[Entries shown — start]
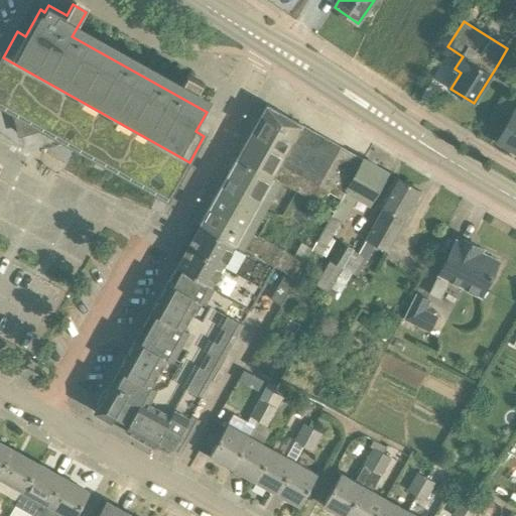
[(39,121),(60,132),(171,195),(189,162),(3,57),(0,61),(0,98),(15,108),(16,107),(21,125),(38,120),(39,121)]
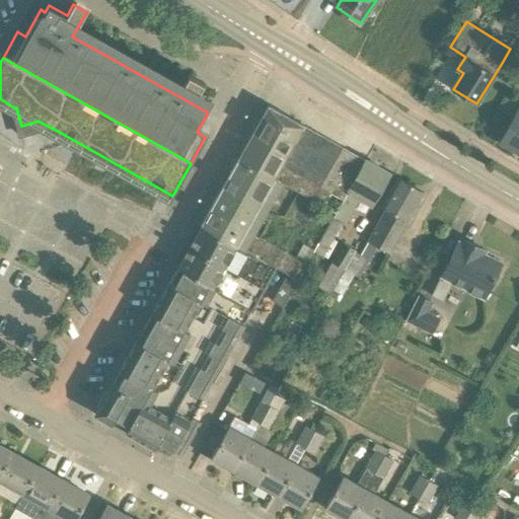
[(244,250),(293,166),(311,176),(306,186),(342,205),(366,161),(269,105),(202,226),(244,250)]
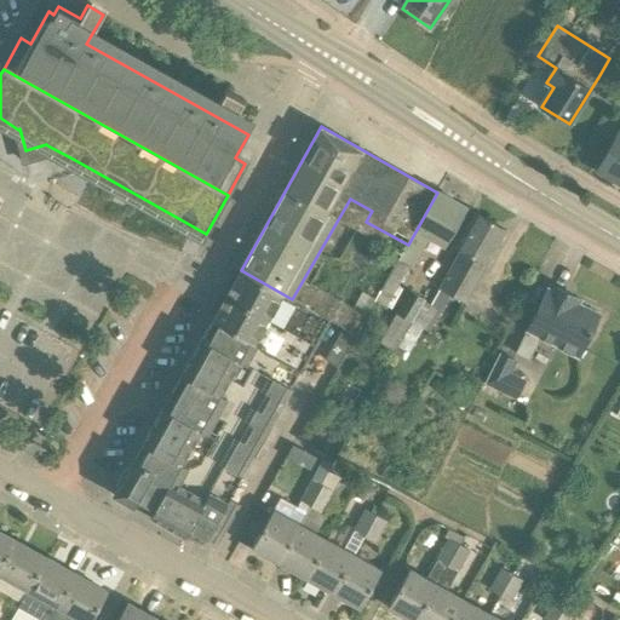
[(619,132),(600,171),(619,183),(619,132)]
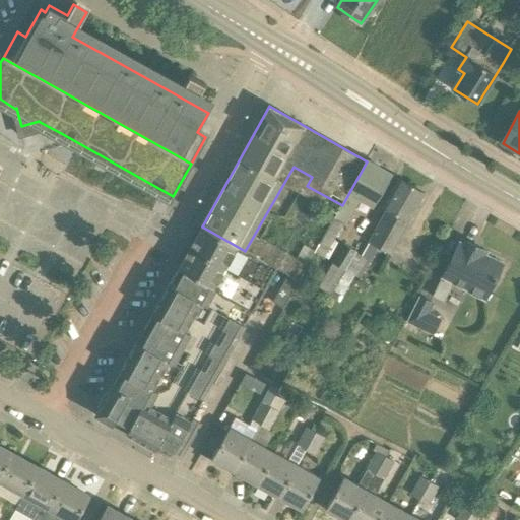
[(367,161),(342,205),(337,213),(321,244),(330,249),(350,213),(351,214),(360,199),(373,206),(391,175),(367,161)]
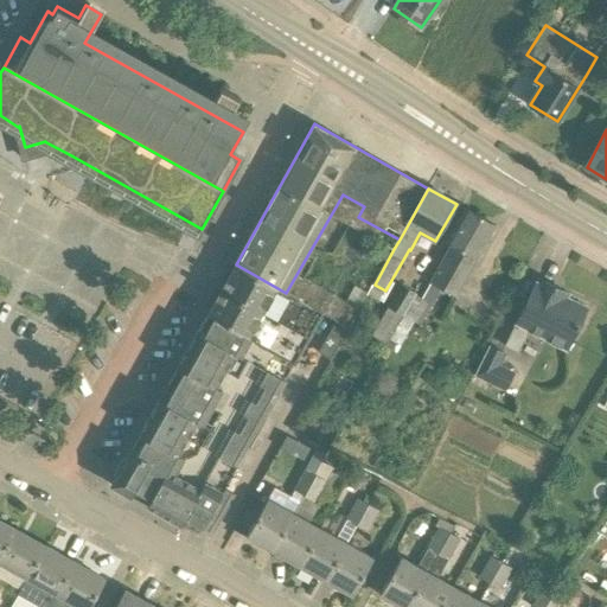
[(415,298),(404,315),(419,324),(440,289),(455,298),(496,227),(466,209),(447,243),(452,246),(421,301),(415,298)]
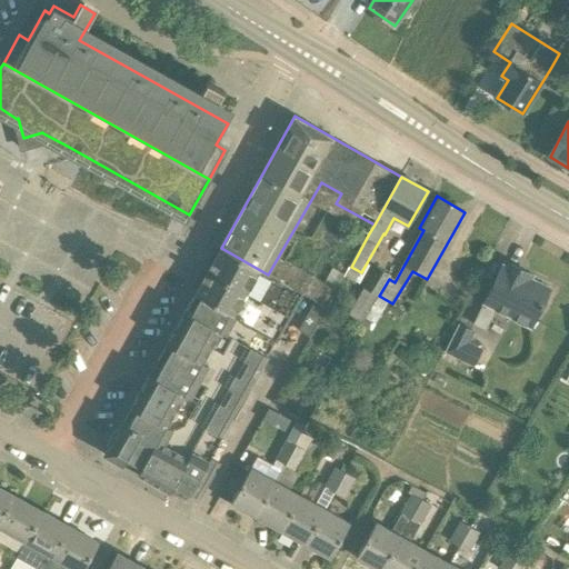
[(268,275),(221,248),(195,295),(227,312),(277,341),(278,341),(279,342),(305,296),(268,275)]
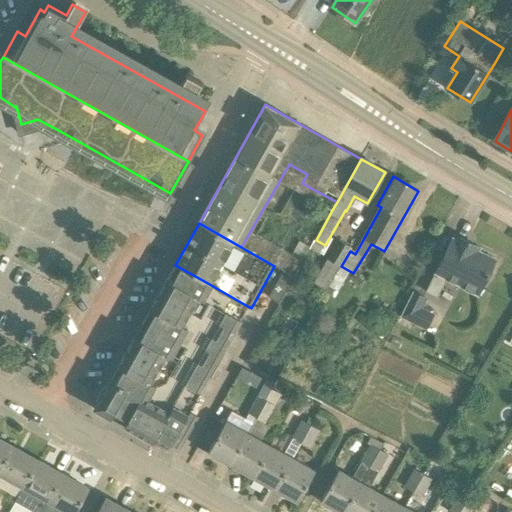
[(297,271),(303,260),(256,233),(250,244),(297,271)]
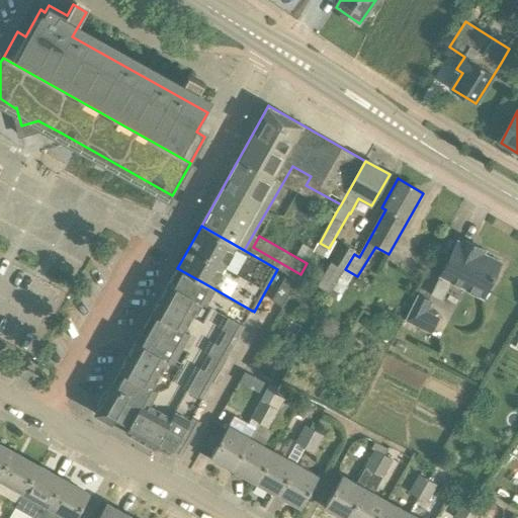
[(457,242),(449,260),(448,260),(441,276),(484,297),(491,281),(492,281),(501,263),(484,255),(485,251),(460,239),(458,243),(457,242)]
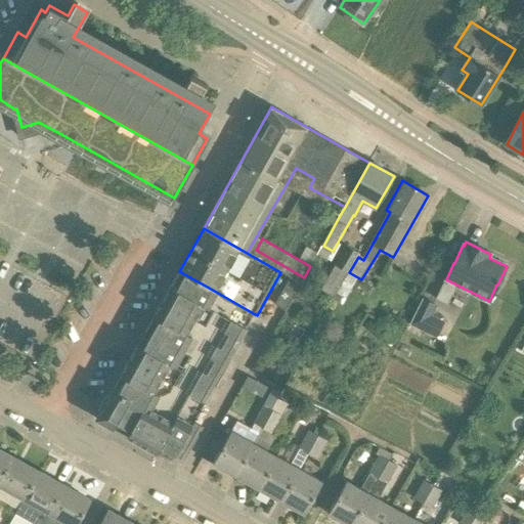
[(349,272),(358,257),(360,254),(347,247),(321,290),(334,297),(349,272)]
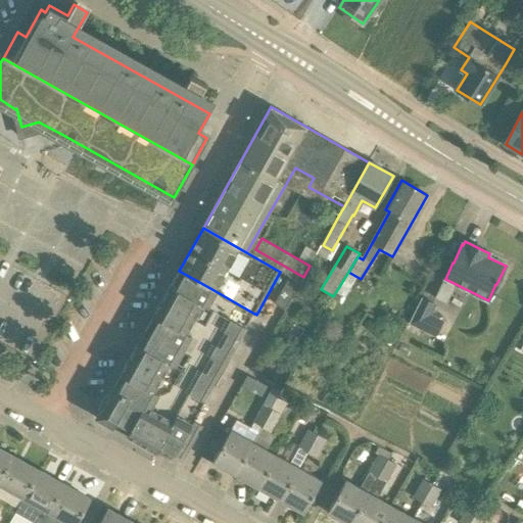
[(208,287),(179,271),(178,273),(184,276),(171,300),(167,298),(162,305),(167,307),(152,332),(149,330),(147,333),(151,335),(137,360),(134,358),(130,365),(134,367),(120,391),(113,387),(96,418),(113,428),(116,422),(129,429),(208,287)]
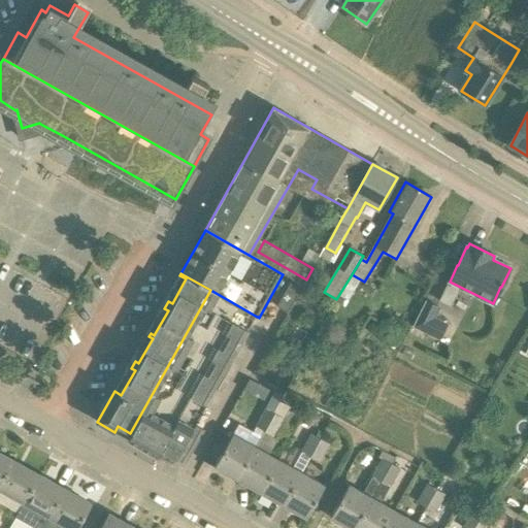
[(304,287),(293,281),(276,309),(288,316),(304,287)]
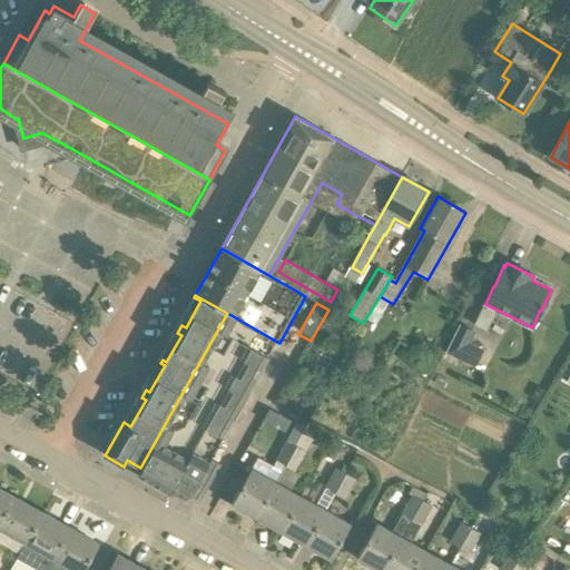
[(227,313),(140,468),(155,475),(153,480),(159,484),(163,480),(198,502),(219,464),(210,460),(277,342),(227,313)]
[Entries shown — finish]
:: What needs to be done ::
The entries are to be transcribed word for word, without their images.

:: Completed task ::
[(39,121),(60,132),(171,195),(189,162),(3,57),(0,61),(0,98),(15,108),(16,107),(21,125),(38,120),(39,121)]
[(244,250),(293,166),(311,176),(306,186),(342,205),(366,161),(269,105),(202,226),(244,250)]
[(619,132),(600,171),(619,183),(619,132)]
[(367,161),(342,205),(337,213),(321,244),(330,249),(350,213),(351,214),(360,199),(373,206),(391,175),(367,161)]
[(415,298),(404,315),(419,324),(440,289),(455,298),(496,227),(466,209),(447,243),(452,246),(421,301),(415,298)]
[(268,275),(221,248),(195,295),(227,312),(277,341),(278,341),(279,342),(305,296),(268,275)]
[(297,271),(303,260),(256,233),(250,244),(297,271)]
[(457,242),(449,260),(448,260),(441,276),(484,297),(491,281),(492,281),(501,263),(484,255),(485,251),(460,239),(458,243),(457,242)]
[(349,272),(358,257),(360,254),(347,247),(321,290),(334,297),(349,272)]
[(208,287),(179,271),(178,273),(184,276),(171,300),(167,298),(162,305),(167,307),(152,332),(149,330),(147,333),(151,335),(137,360),(134,358),(130,365),(134,367),(120,391),(113,387),(96,418),(113,428),(116,422),(129,429),(208,287)]
[(304,287),(293,281),(276,309),(288,316),(304,287)]
[(227,313),(140,468),(155,475),(153,480),(159,484),(163,480),(198,502),(219,464),(210,460),(277,342),(227,313)]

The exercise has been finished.